Without the pictures, give the records again exactly as they appear.

[Start of Attachment]

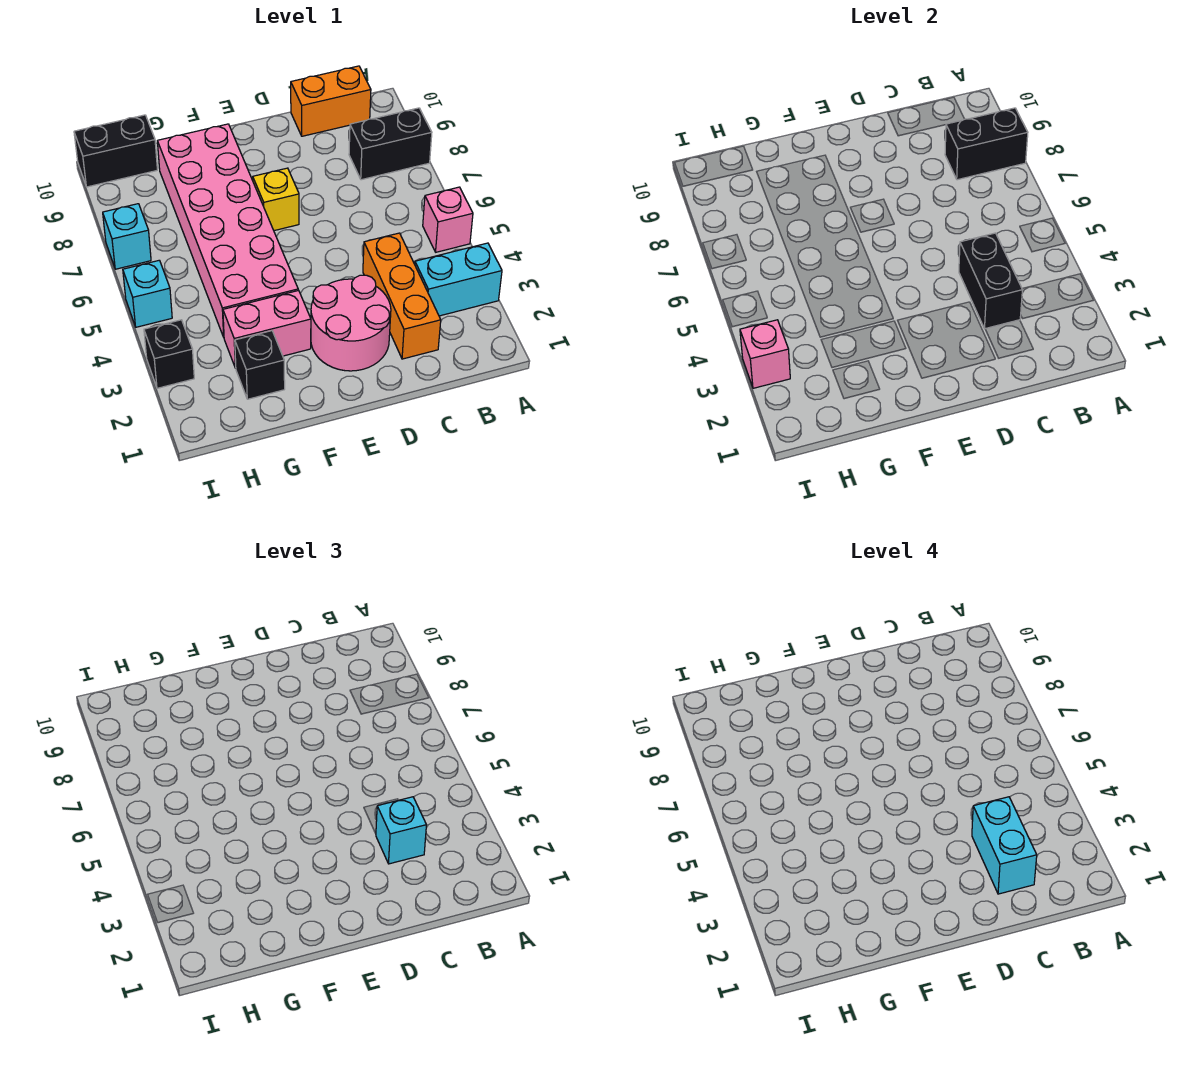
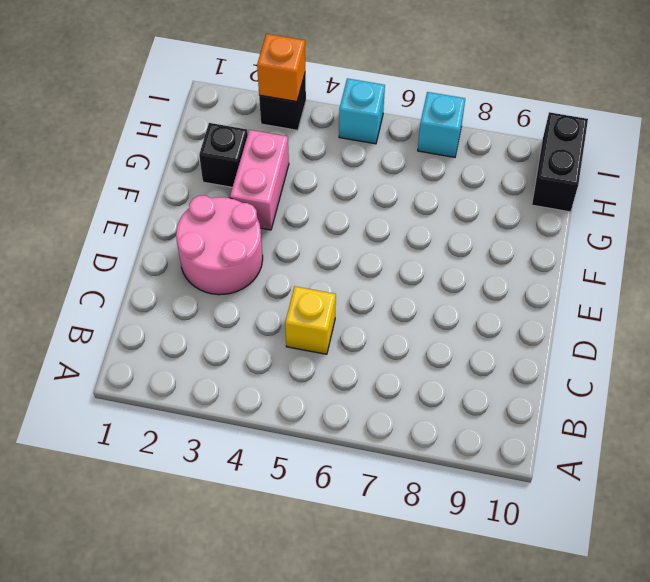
yellow brick C5 level 1 -> yellow brick E7 level 1
orange brick I3 level 2 -> pink brick I3 level 2
none -> cyan brick A3:B3 level 1
none -> pink brick A5 level 1
none -> black brick A8:B8 level 1

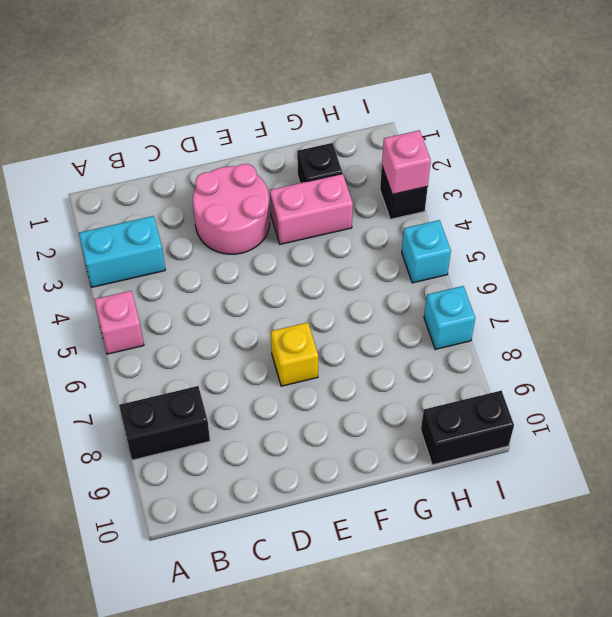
none -> orange brick B10:C10 level 1
none -> orange brick C2:C4 level 1
none -> pink brick F4:G9 level 1

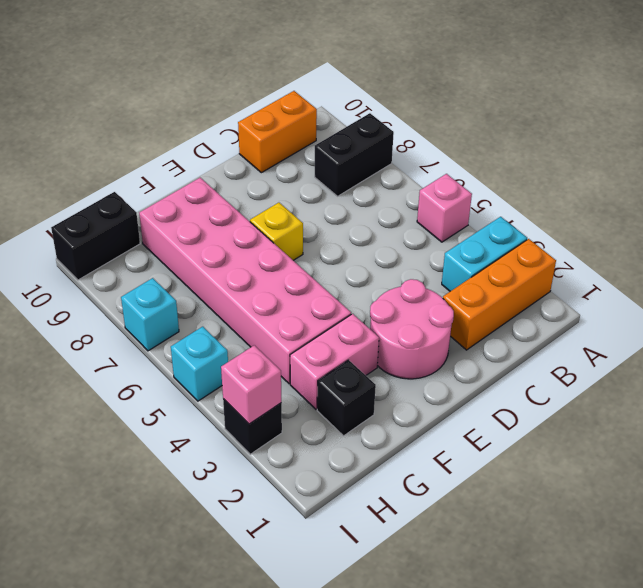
orange brick A2:C2 level 1 -> orange brick C2:C4 level 1
none -> black brick A8:B8 level 2
none -> black brick C3:C4 level 2
none -> cyan brick C3 level 3

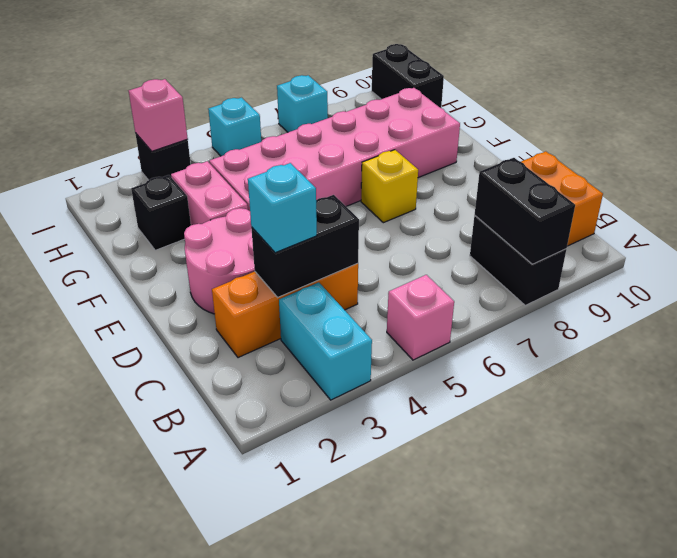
none -> cyan brick C2:C3 level 4

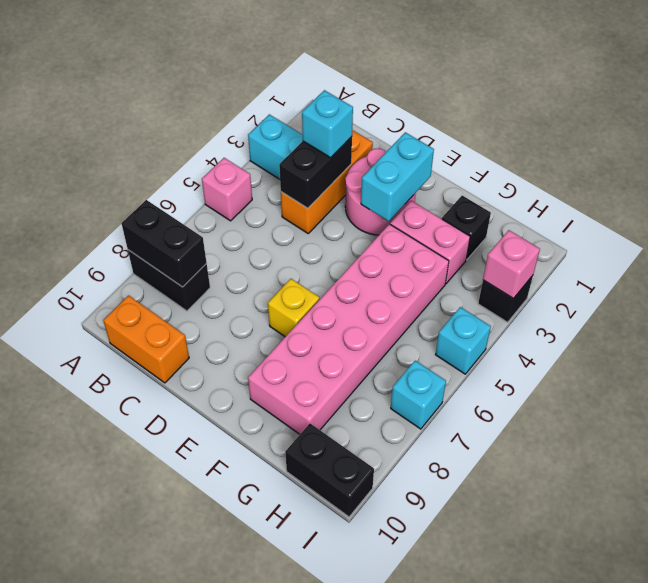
cyan brick E2:E3 level 2 -> cyan brick C2:C3 level 4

[End of Attachment]

OUTPUT FOR THIS EXERCISE
yellow brick C5 level 1 -> yellow brick E7 level 1
orange brick I3 level 2 -> pink brick I3 level 2
none -> cyan brick A3:B3 level 1
none -> pink brick A5 level 1
none -> black brick A8:B8 level 1

none -> orange brick B10:C10 level 1
none -> orange brick C2:C4 level 1
none -> pink brick F4:G9 level 1

orange brick A2:C2 level 1 -> orange brick C2:C4 level 1
none -> black brick A8:B8 level 2
none -> black brick C3:C4 level 2
none -> cyan brick C3 level 3

none -> cyan brick C2:C3 level 4

cyan brick E2:E3 level 2 -> cyan brick C2:C3 level 4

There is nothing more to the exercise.